Task statement> Copy out every line of the data that has the word "AGND" somewhere in it.

Source material>
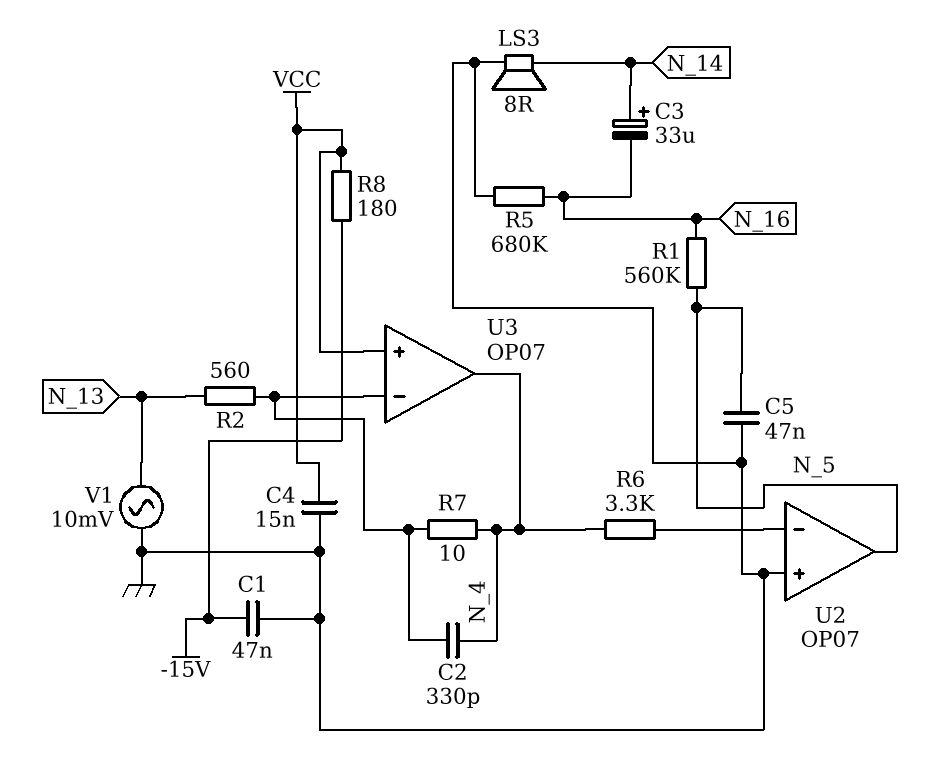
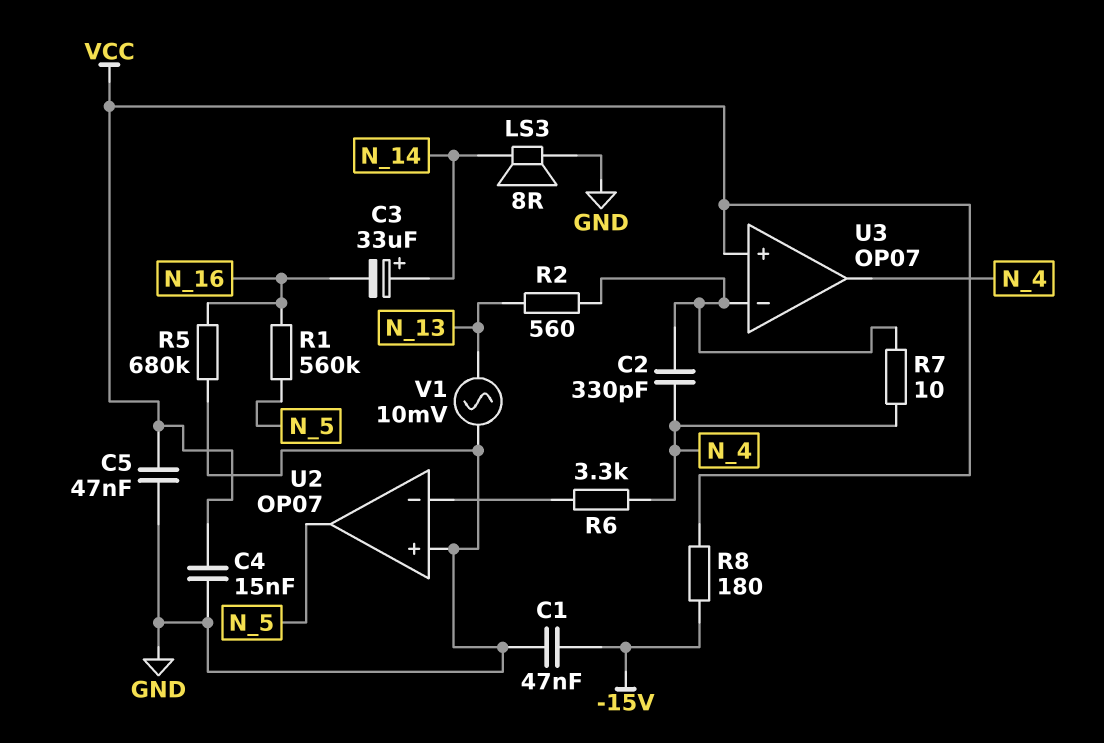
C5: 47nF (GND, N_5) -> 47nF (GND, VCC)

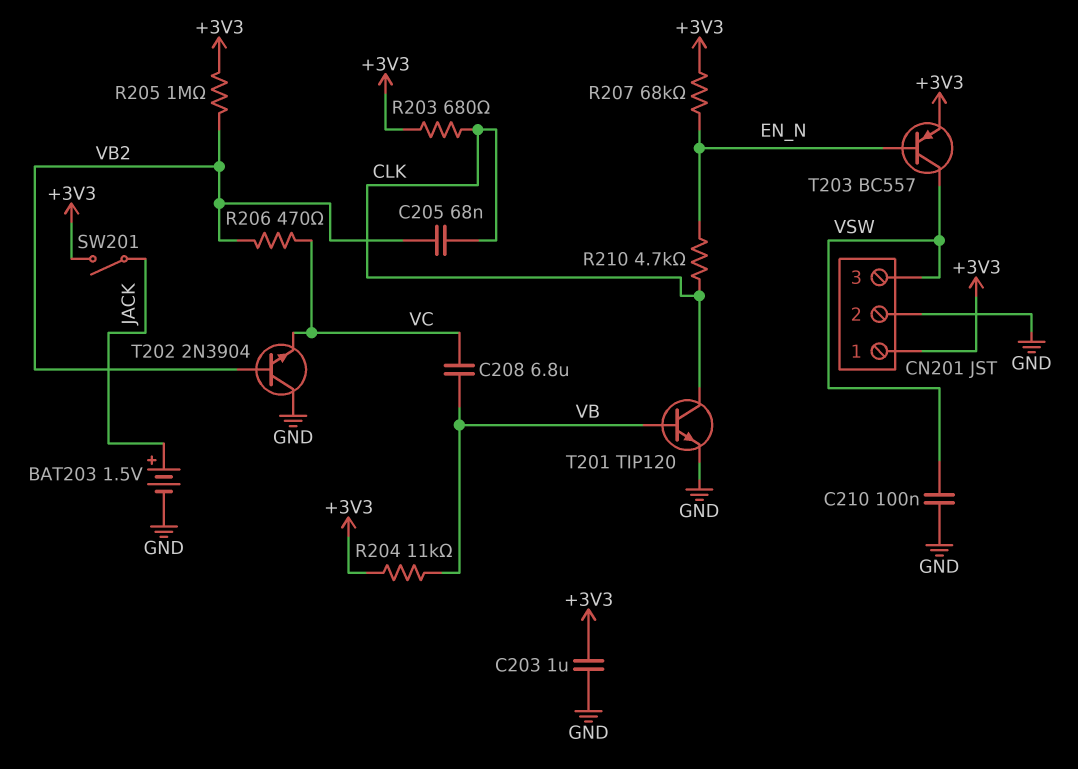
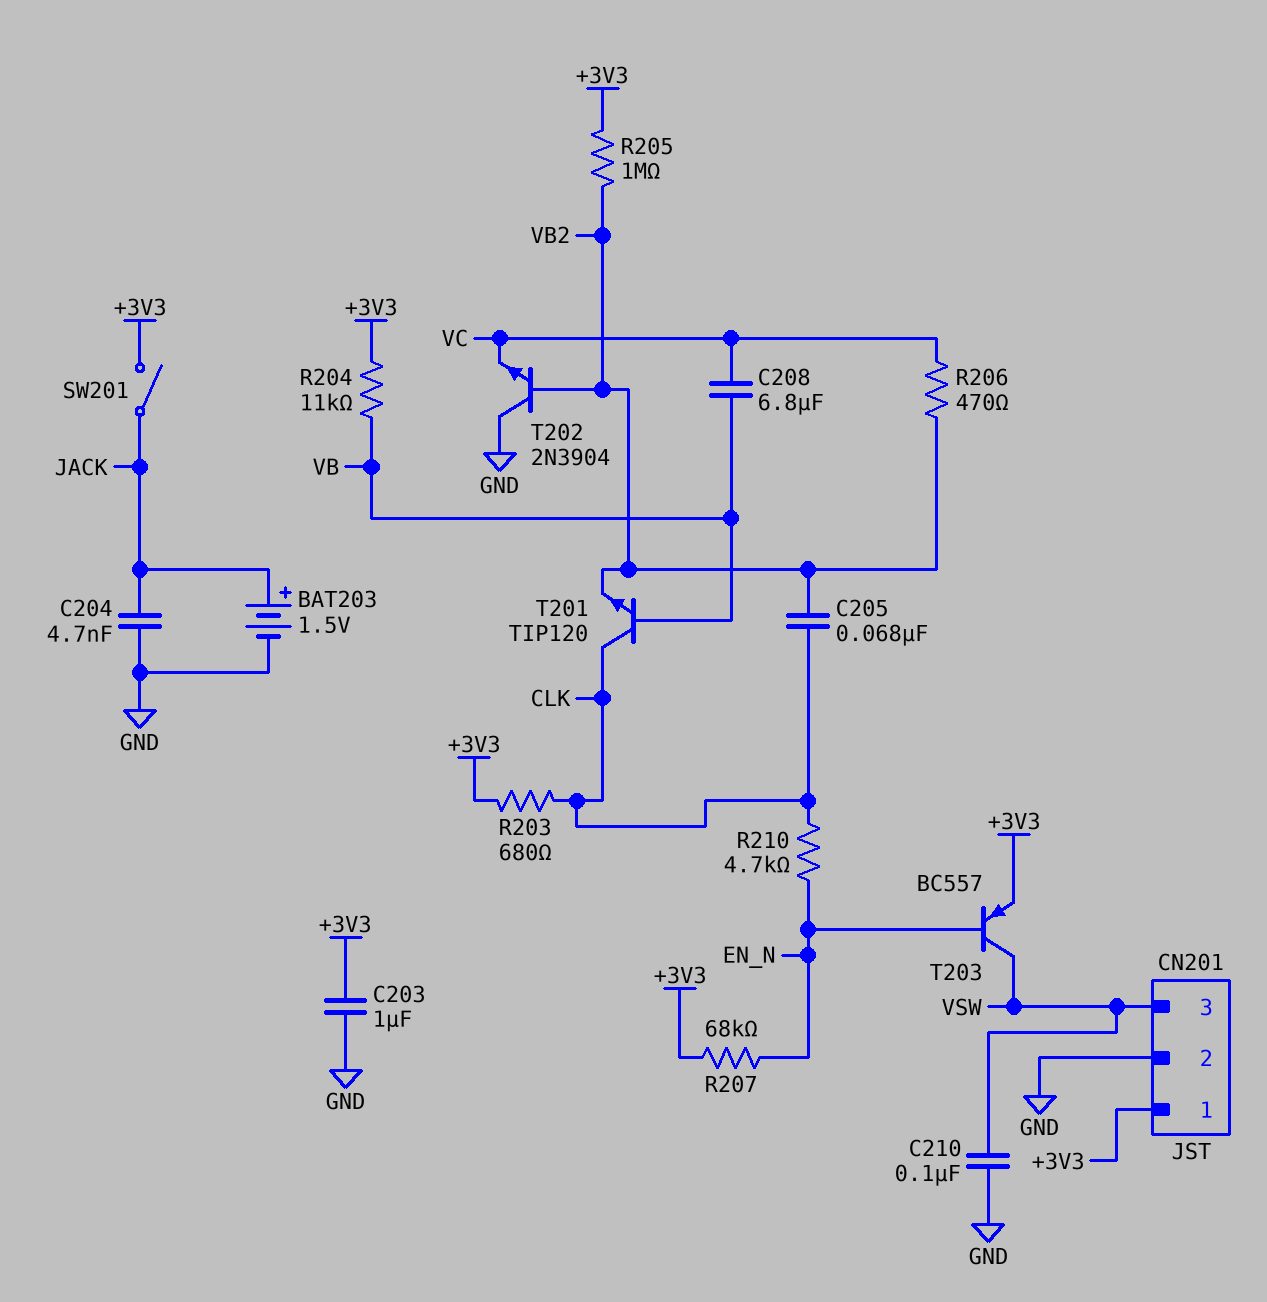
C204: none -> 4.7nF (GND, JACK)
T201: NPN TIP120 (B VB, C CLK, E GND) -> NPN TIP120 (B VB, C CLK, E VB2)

...

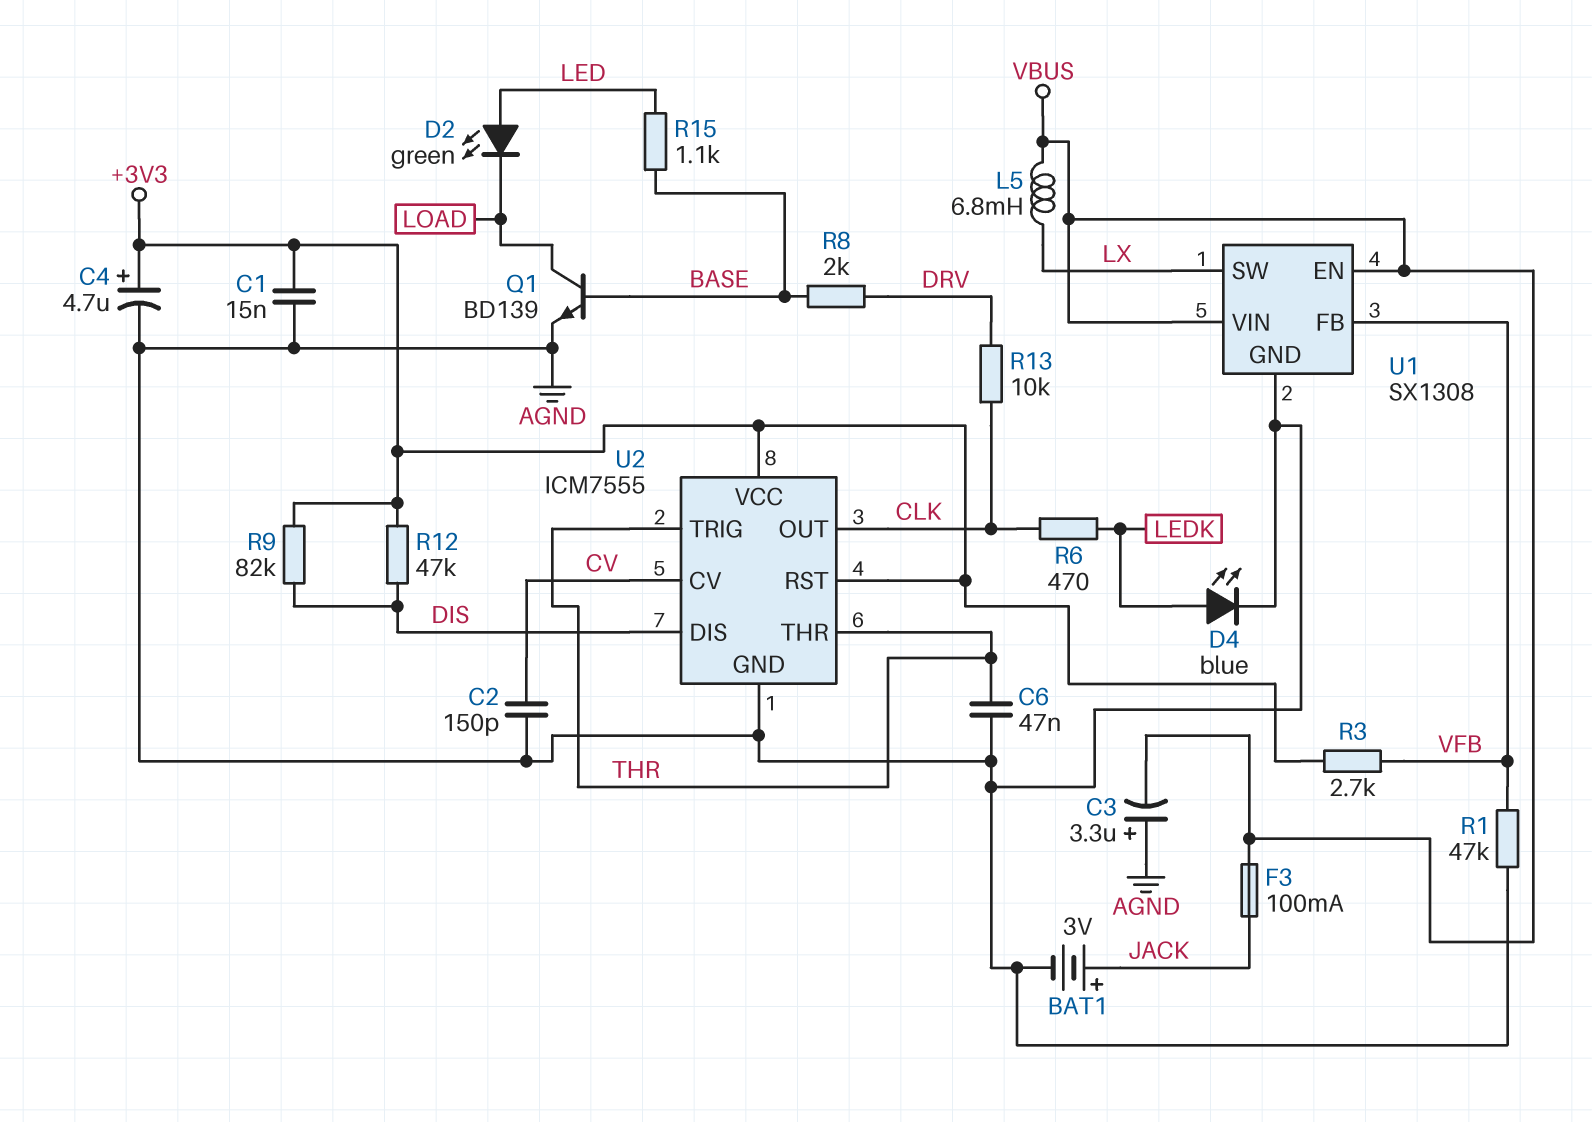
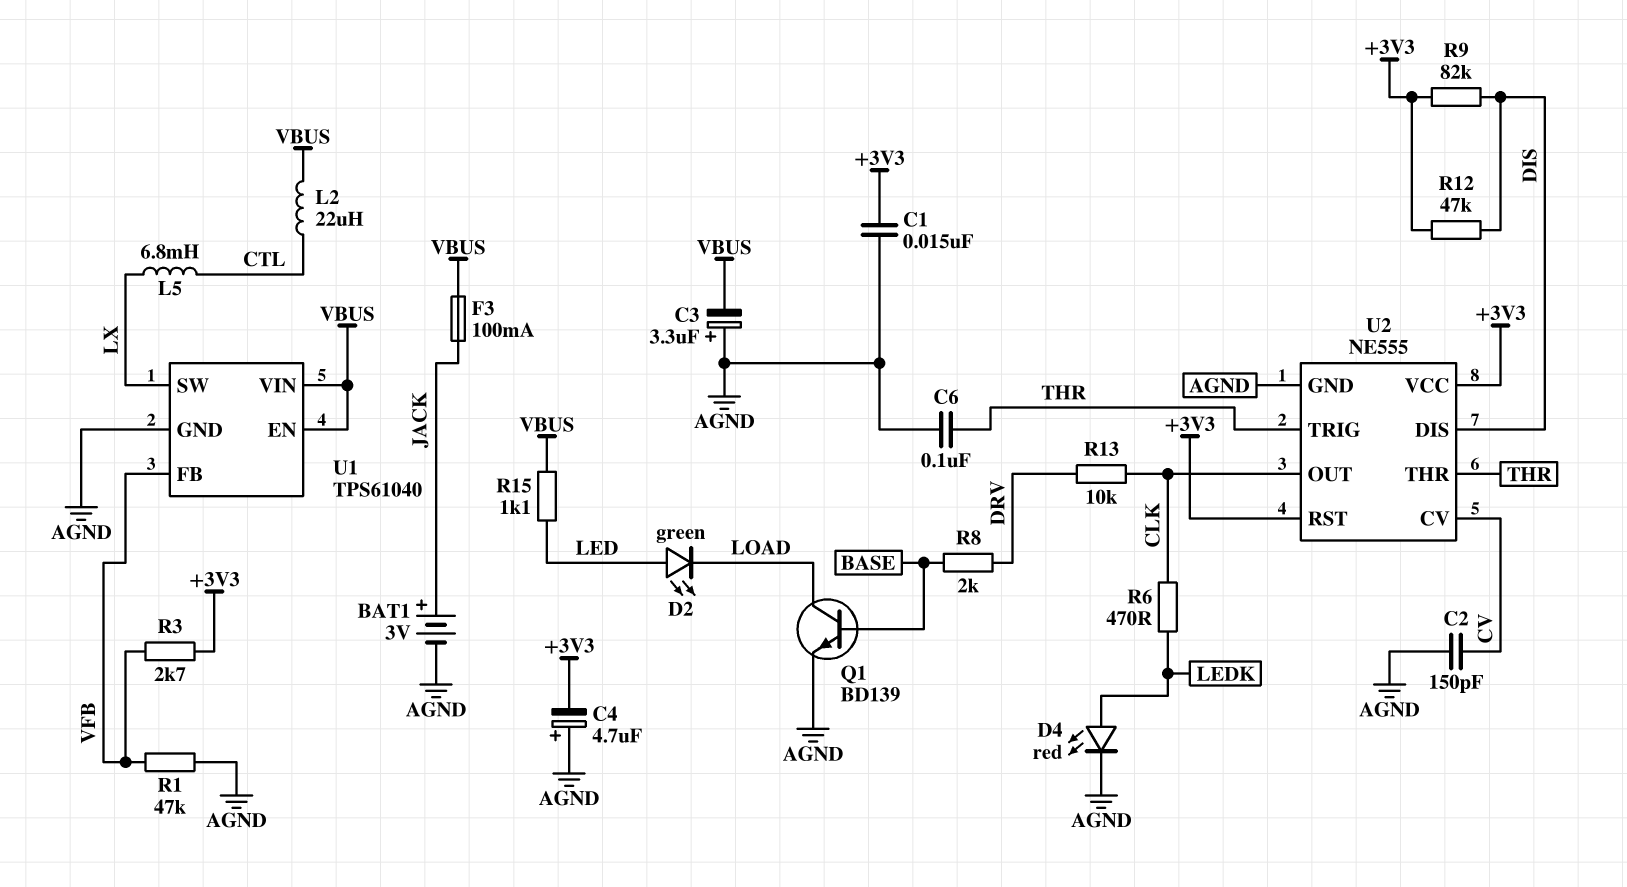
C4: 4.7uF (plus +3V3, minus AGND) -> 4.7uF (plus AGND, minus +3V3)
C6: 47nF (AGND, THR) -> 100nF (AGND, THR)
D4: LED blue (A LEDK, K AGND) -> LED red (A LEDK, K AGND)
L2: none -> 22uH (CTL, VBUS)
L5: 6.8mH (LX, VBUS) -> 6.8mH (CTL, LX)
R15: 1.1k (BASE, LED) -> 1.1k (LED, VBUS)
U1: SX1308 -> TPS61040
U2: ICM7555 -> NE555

Your solution>
C4: 4.7uF (plus +3V3, minus AGND) -> 4.7uF (plus AGND, minus +3V3)
C6: 47nF (AGND, THR) -> 100nF (AGND, THR)
D4: LED blue (A LEDK, K AGND) -> LED red (A LEDK, K AGND)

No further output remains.